Before-and-after object lists:
= Beginning of Section =

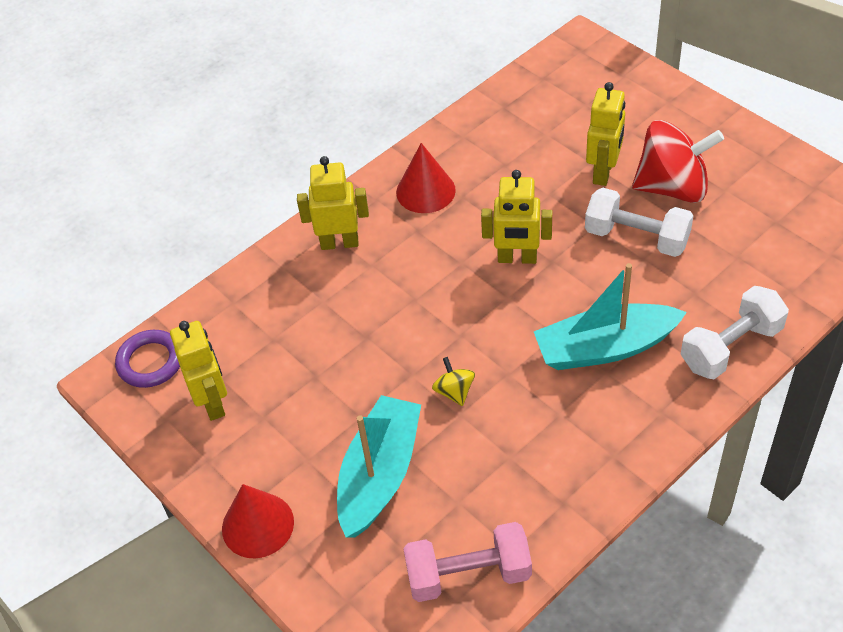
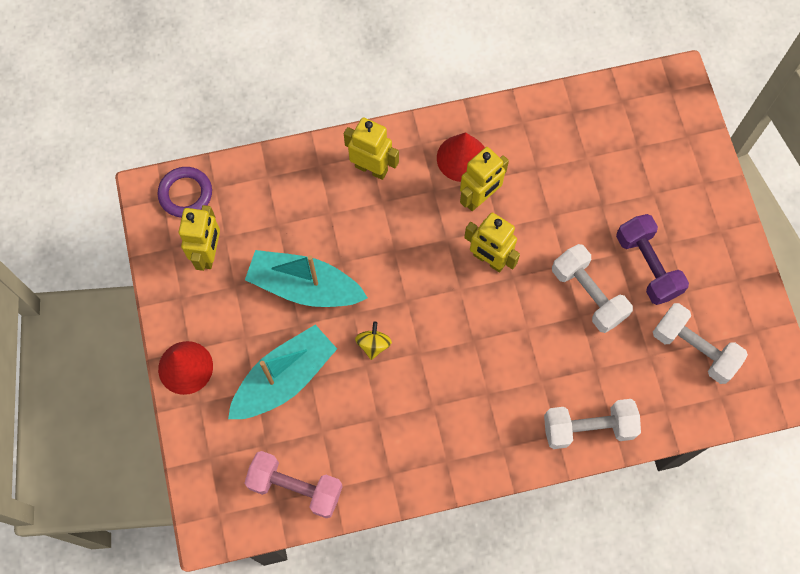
camera: 25 degrees right, 20 degrees up
(603, 172) = (605, 220): yellow robot -> yellow robot (479, 198)
(605, 348) = (499, 374): turquoise boat -> turquoise boat (305, 287)
(672, 187) = (647, 266): red spinning top -> purple dumbbell
(772, 229) = (694, 348): none -> white dumbbell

= End of Section =

▶ [WHAT THE TASK REQUIRES]: Find the lines above holding the word "dumbbell" and show them.

▶ [FINISHED TASK]:
(672, 187) = (647, 266): red spinning top -> purple dumbbell
(772, 229) = (694, 348): none -> white dumbbell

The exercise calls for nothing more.